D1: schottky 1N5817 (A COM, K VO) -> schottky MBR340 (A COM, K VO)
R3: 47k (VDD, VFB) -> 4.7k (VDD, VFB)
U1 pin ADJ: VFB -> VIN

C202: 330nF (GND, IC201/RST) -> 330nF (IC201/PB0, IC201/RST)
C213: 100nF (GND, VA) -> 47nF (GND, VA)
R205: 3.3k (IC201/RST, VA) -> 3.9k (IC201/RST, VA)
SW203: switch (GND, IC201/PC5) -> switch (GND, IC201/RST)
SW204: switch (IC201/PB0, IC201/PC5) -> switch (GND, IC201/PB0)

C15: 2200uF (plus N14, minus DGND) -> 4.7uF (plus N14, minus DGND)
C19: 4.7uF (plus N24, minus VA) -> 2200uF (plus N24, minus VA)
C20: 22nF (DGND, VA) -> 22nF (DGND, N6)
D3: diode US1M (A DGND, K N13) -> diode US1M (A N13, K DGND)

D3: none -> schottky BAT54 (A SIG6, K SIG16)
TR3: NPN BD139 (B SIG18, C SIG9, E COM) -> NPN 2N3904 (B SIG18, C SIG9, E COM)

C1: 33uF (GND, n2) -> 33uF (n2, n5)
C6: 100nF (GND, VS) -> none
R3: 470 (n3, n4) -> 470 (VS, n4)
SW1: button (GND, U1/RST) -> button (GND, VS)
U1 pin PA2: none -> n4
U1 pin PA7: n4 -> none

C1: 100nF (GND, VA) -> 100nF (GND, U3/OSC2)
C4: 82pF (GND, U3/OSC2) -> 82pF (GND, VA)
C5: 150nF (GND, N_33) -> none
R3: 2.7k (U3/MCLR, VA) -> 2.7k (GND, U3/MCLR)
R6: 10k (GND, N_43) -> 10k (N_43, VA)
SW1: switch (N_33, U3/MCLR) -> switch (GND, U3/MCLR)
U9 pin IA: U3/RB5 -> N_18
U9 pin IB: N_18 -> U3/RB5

= = =

Word for word, restate all of the entries.

RESULT FOR THIS TASK:
D1: schottky 1N5817 (A COM, K VO) -> schottky MBR340 (A COM, K VO)
R3: 47k (VDD, VFB) -> 4.7k (VDD, VFB)
U1 pin ADJ: VFB -> VIN

C202: 330nF (GND, IC201/RST) -> 330nF (IC201/PB0, IC201/RST)
C213: 100nF (GND, VA) -> 47nF (GND, VA)
R205: 3.3k (IC201/RST, VA) -> 3.9k (IC201/RST, VA)
SW203: switch (GND, IC201/PC5) -> switch (GND, IC201/RST)
SW204: switch (IC201/PB0, IC201/PC5) -> switch (GND, IC201/PB0)

C15: 2200uF (plus N14, minus DGND) -> 4.7uF (plus N14, minus DGND)
C19: 4.7uF (plus N24, minus VA) -> 2200uF (plus N24, minus VA)
C20: 22nF (DGND, VA) -> 22nF (DGND, N6)
D3: diode US1M (A DGND, K N13) -> diode US1M (A N13, K DGND)

D3: none -> schottky BAT54 (A SIG6, K SIG16)
TR3: NPN BD139 (B SIG18, C SIG9, E COM) -> NPN 2N3904 (B SIG18, C SIG9, E COM)

C1: 33uF (GND, n2) -> 33uF (n2, n5)
C6: 100nF (GND, VS) -> none
R3: 470 (n3, n4) -> 470 (VS, n4)
SW1: button (GND, U1/RST) -> button (GND, VS)
U1 pin PA2: none -> n4
U1 pin PA7: n4 -> none

C1: 100nF (GND, VA) -> 100nF (GND, U3/OSC2)
C4: 82pF (GND, U3/OSC2) -> 82pF (GND, VA)
C5: 150nF (GND, N_33) -> none
R3: 2.7k (U3/MCLR, VA) -> 2.7k (GND, U3/MCLR)
R6: 10k (GND, N_43) -> 10k (N_43, VA)
SW1: switch (N_33, U3/MCLR) -> switch (GND, U3/MCLR)
U9 pin IA: U3/RB5 -> N_18
U9 pin IB: N_18 -> U3/RB5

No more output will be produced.